┏━━

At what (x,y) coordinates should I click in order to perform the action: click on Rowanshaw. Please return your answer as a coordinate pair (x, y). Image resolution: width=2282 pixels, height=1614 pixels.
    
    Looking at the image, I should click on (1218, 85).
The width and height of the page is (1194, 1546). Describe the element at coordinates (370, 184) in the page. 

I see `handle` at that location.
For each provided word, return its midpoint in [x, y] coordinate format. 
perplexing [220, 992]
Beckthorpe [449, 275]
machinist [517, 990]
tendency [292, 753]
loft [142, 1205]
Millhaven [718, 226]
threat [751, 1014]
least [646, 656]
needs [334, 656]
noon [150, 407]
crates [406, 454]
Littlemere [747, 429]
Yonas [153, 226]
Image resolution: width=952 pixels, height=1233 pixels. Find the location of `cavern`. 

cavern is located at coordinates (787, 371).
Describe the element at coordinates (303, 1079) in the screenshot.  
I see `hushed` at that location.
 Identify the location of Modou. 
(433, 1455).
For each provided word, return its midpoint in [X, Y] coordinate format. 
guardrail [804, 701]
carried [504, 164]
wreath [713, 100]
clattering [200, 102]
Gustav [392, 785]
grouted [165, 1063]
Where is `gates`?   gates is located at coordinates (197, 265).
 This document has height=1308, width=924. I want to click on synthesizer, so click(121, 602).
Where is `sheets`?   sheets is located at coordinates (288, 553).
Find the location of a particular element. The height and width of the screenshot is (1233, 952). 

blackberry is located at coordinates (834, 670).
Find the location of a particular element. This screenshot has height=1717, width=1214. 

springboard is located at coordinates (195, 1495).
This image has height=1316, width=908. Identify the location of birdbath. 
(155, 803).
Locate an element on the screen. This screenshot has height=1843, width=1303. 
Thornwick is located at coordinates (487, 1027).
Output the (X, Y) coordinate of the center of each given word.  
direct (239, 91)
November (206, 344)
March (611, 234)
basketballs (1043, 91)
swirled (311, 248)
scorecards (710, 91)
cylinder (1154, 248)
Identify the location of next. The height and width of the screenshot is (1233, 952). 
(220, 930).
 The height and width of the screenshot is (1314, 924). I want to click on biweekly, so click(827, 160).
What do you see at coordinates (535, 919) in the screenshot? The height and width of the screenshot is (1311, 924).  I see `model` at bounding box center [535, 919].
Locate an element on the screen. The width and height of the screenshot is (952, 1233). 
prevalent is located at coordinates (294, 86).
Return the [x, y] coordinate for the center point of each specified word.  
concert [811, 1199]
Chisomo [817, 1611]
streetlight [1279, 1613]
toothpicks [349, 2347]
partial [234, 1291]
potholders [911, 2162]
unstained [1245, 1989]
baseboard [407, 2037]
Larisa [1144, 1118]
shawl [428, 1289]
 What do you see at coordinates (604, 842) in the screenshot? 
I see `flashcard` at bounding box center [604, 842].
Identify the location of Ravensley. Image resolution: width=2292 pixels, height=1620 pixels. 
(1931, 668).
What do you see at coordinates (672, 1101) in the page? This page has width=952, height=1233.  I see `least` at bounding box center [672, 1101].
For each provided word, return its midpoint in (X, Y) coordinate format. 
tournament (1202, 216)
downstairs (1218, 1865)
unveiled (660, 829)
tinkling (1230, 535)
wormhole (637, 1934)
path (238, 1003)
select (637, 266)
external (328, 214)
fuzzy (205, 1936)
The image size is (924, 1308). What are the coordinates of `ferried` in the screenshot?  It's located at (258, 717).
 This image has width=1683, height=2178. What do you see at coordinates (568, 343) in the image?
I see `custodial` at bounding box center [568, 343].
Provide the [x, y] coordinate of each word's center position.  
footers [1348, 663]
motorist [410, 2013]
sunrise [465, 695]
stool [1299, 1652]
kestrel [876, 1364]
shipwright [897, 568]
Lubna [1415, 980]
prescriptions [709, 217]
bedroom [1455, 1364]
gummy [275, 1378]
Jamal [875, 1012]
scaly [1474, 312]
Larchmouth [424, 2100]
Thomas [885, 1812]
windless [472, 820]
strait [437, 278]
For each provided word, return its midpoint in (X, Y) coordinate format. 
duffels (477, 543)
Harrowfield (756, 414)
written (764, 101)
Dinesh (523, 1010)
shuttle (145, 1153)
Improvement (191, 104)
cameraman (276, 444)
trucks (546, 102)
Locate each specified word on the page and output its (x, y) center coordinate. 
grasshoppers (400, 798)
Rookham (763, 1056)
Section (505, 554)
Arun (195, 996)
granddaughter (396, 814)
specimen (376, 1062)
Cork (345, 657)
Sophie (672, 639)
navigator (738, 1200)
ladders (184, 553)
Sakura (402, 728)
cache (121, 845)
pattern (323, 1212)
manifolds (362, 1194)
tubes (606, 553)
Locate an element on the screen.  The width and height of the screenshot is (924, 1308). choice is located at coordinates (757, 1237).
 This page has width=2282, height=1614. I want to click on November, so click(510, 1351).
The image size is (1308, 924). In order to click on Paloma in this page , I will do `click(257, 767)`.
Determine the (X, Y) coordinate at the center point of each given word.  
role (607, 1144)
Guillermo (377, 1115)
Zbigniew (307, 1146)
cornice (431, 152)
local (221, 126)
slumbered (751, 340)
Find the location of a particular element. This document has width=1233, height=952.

┗━━

◆ **Directive**: Reproduce verbatim the part of the data above that opens with the line containing "potholders [911, 2162]" and closes with the line containing "(1931, 668).", including both of those lines.

◆ **Task solution**:
potholders [911, 2162]
unstained [1245, 1989]
baseboard [407, 2037]
Larisa [1144, 1118]
shawl [428, 1289]
 What do you see at coordinates (604, 842) in the screenshot? 
I see `flashcard` at bounding box center [604, 842].
Identify the location of Ravensley. Image resolution: width=2292 pixels, height=1620 pixels. 
(1931, 668).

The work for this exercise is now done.